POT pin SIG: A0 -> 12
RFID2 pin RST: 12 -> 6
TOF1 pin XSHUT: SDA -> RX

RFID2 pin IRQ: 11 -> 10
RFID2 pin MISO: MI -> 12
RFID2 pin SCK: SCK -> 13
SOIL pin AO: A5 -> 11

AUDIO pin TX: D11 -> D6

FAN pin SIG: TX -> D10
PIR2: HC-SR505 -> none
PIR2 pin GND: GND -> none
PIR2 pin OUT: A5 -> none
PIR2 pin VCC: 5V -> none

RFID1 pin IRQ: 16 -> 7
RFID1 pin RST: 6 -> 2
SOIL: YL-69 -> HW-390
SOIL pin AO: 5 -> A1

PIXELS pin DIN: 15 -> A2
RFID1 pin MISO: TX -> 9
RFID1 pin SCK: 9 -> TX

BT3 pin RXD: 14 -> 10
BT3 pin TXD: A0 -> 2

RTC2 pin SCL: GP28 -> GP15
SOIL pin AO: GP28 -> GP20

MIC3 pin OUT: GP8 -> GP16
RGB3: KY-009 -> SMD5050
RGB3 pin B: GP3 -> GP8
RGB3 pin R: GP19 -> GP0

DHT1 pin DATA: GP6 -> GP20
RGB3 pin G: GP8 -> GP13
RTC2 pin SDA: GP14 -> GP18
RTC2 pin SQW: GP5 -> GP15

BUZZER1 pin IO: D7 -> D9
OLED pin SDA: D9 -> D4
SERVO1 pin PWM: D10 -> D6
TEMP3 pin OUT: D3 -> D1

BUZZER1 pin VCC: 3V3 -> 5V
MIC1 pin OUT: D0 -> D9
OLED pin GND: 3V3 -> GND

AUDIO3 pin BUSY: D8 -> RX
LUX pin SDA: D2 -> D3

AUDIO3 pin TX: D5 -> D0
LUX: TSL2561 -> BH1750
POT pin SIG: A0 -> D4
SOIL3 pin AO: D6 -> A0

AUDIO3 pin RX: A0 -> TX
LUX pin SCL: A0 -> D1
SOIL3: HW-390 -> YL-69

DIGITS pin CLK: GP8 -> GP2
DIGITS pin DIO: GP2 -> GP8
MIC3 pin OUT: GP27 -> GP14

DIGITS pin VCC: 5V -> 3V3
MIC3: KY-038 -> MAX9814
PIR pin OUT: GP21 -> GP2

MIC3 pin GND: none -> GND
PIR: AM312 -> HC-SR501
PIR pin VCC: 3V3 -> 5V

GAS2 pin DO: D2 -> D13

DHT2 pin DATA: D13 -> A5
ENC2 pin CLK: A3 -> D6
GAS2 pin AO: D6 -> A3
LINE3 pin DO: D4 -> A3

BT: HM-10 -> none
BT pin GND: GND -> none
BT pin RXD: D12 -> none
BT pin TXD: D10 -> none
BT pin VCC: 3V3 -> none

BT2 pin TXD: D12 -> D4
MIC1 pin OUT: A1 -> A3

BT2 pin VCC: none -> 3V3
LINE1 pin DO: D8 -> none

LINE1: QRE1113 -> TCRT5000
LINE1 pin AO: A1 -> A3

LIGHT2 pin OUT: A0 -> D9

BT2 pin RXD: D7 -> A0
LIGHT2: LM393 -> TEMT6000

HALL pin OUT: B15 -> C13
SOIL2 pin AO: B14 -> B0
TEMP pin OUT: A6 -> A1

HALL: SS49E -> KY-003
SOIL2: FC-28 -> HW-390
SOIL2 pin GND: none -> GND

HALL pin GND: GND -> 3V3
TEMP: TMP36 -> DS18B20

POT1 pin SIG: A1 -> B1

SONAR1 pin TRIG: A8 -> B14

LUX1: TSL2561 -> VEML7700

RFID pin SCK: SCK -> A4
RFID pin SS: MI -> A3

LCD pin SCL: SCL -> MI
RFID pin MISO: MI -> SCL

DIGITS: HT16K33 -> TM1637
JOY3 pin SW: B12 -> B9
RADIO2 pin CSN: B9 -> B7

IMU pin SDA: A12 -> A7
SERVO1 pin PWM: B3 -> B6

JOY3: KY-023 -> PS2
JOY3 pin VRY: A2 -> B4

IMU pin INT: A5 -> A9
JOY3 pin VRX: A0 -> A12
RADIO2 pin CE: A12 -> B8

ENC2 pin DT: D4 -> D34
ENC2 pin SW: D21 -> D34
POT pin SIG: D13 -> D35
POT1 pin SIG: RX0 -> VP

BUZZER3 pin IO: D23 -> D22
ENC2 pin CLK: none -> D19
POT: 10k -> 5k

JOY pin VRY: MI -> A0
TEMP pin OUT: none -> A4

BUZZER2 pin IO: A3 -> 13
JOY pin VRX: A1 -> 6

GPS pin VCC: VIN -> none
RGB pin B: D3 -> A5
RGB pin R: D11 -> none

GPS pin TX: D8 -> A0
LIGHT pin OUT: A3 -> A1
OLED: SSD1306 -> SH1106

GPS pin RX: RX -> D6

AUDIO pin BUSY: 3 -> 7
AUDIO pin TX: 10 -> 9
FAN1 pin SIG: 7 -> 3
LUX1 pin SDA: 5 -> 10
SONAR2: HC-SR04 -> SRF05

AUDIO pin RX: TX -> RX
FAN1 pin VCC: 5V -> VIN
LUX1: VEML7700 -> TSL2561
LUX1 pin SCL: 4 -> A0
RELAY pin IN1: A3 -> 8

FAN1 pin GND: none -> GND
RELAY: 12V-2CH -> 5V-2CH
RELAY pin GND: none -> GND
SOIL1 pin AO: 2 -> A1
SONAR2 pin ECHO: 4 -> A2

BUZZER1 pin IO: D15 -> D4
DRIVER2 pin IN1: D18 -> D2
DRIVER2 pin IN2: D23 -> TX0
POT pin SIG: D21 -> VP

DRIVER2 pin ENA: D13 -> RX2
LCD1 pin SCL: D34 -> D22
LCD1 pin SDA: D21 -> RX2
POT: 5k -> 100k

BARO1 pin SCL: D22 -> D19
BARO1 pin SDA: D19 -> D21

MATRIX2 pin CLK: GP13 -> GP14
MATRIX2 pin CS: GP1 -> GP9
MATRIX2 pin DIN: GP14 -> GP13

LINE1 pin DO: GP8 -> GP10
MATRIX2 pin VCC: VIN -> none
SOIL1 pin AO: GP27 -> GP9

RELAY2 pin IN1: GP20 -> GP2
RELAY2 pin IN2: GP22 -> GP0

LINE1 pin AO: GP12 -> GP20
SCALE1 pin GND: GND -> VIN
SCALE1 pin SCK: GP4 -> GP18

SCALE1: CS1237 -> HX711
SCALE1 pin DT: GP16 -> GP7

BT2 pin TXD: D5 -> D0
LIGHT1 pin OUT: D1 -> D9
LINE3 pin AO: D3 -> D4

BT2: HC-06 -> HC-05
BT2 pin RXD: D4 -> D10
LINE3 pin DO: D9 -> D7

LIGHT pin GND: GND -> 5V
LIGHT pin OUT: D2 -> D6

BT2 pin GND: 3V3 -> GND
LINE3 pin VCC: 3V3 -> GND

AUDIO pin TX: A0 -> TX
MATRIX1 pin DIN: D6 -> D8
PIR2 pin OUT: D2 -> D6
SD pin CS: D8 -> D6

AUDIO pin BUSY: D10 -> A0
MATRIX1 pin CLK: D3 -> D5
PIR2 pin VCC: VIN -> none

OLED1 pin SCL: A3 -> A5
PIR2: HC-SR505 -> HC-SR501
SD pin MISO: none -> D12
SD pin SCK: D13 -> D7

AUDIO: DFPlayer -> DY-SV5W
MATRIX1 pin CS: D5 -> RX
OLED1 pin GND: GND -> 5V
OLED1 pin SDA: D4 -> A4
* * *
* [Task to complete] Out of the data above, set down the lines from the one with "HALL pin GND: GND -> 3V3" to the one with "IMU pin SDA: A12 -> A7", both included, exactly as written and with no additions.

* [Response to the exercise]
HALL pin GND: GND -> 3V3
TEMP: TMP36 -> DS18B20

POT1 pin SIG: A1 -> B1

SONAR1 pin TRIG: A8 -> B14

LUX1: TSL2561 -> VEML7700

RFID pin SCK: SCK -> A4
RFID pin SS: MI -> A3

LCD pin SCL: SCL -> MI
RFID pin MISO: MI -> SCL

DIGITS: HT16K33 -> TM1637
JOY3 pin SW: B12 -> B9
RADIO2 pin CSN: B9 -> B7

IMU pin SDA: A12 -> A7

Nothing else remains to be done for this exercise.